(Items listed in a dataset)
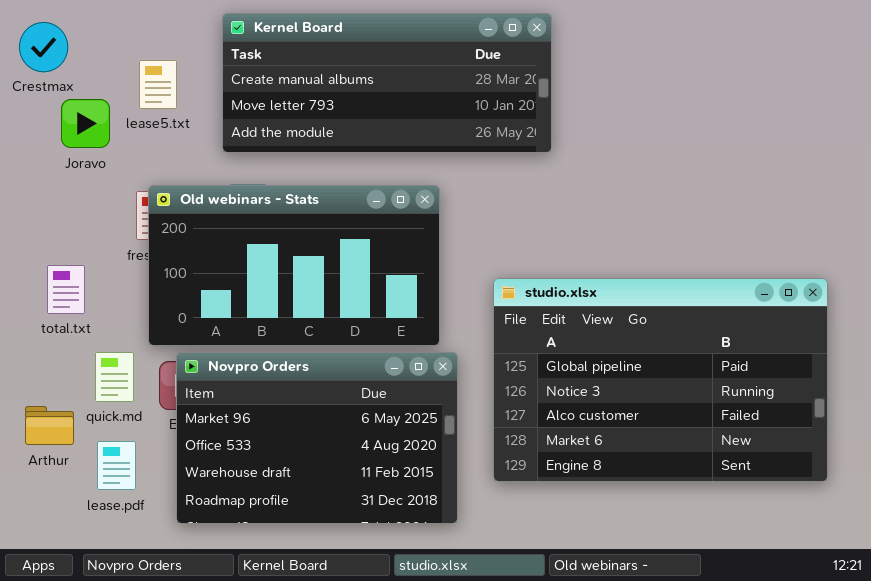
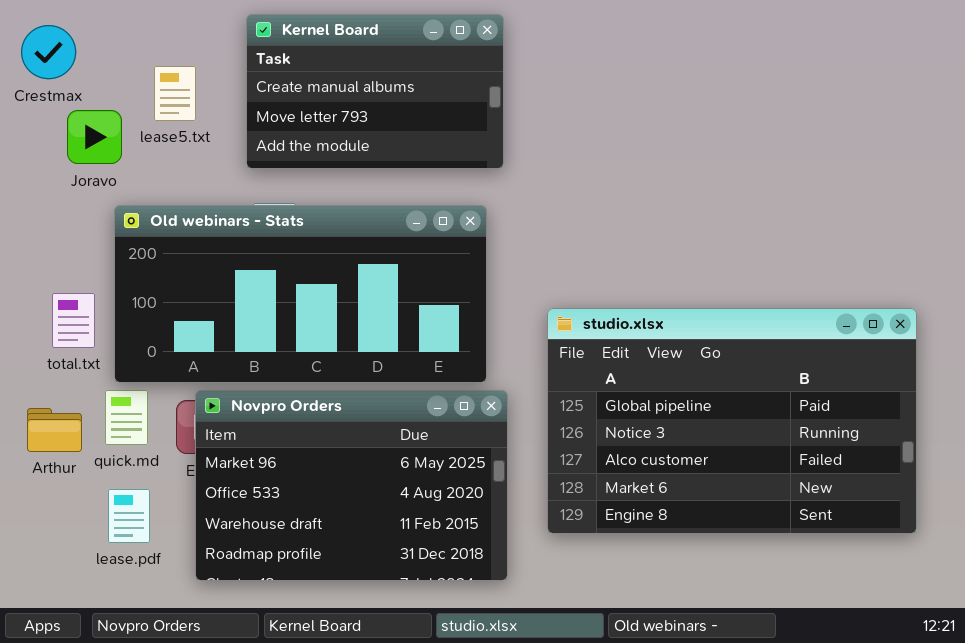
Kernel Board: [222,13,552,153] -> [246,14,504,169], resized
Old webinars - Stats: [148,185,440,346] -> [114,205,487,383], resized
Arthur: [25,406,74,445] -> [27,408,82,452], moved

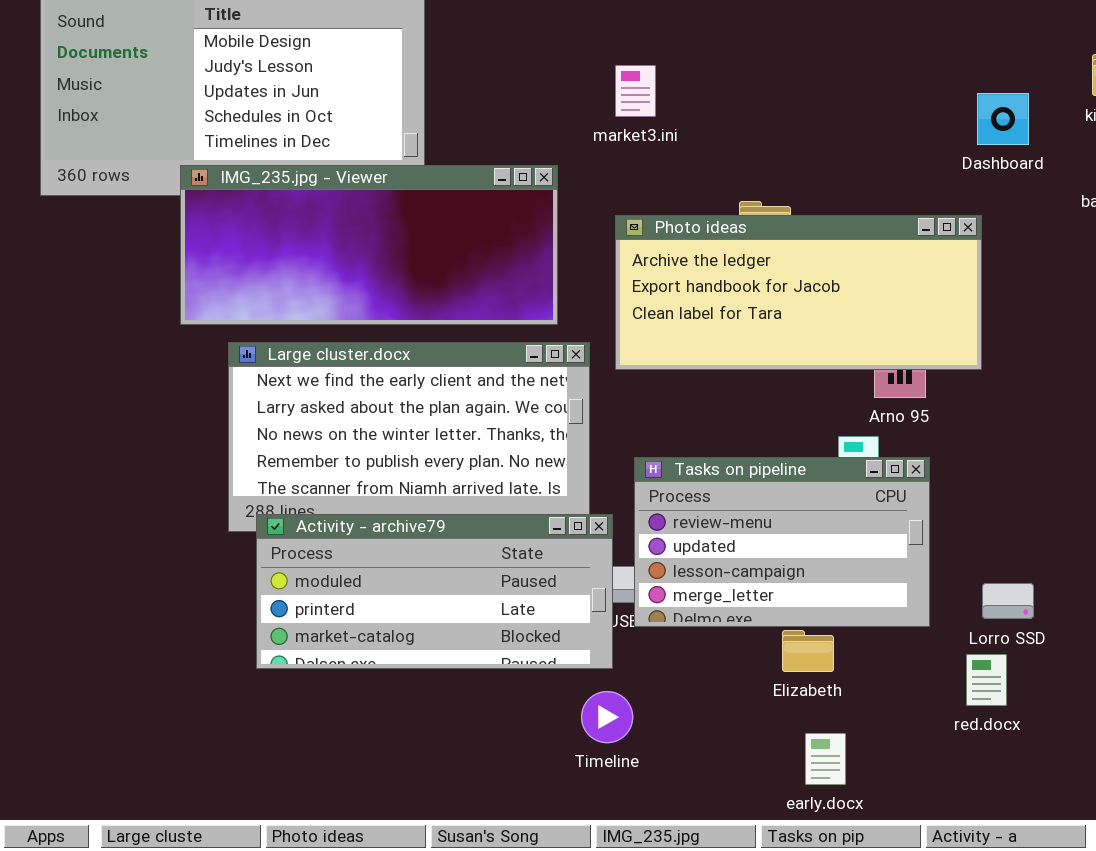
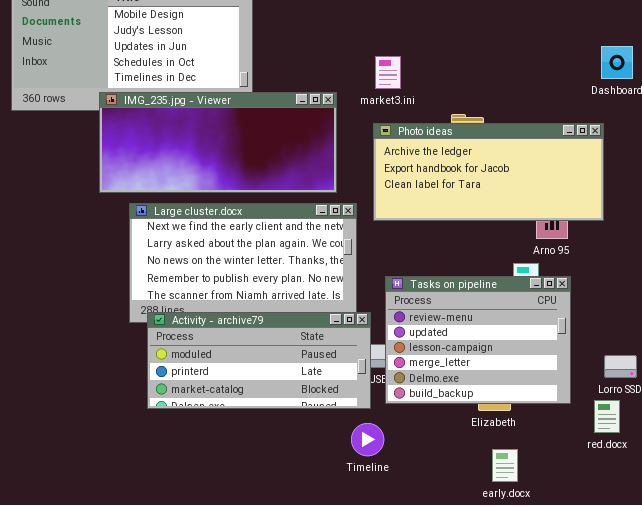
market3.ini: [615,65,656,117] -> [375,56,401,89], moved
Tasks on pipeline: [634,457,930,627] -> [385,276,571,404], resized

● What needs to be done:
No pictures go in the copy. Set down all the data exactly.

● Exercise answer:
Kernel Board: [222,13,552,153] -> [246,14,504,169], resized
Old webinars - Stats: [148,185,440,346] -> [114,205,487,383], resized
Arthur: [25,406,74,445] -> [27,408,82,452], moved

market3.ini: [615,65,656,117] -> [375,56,401,89], moved
Tasks on pipeline: [634,457,930,627] -> [385,276,571,404], resized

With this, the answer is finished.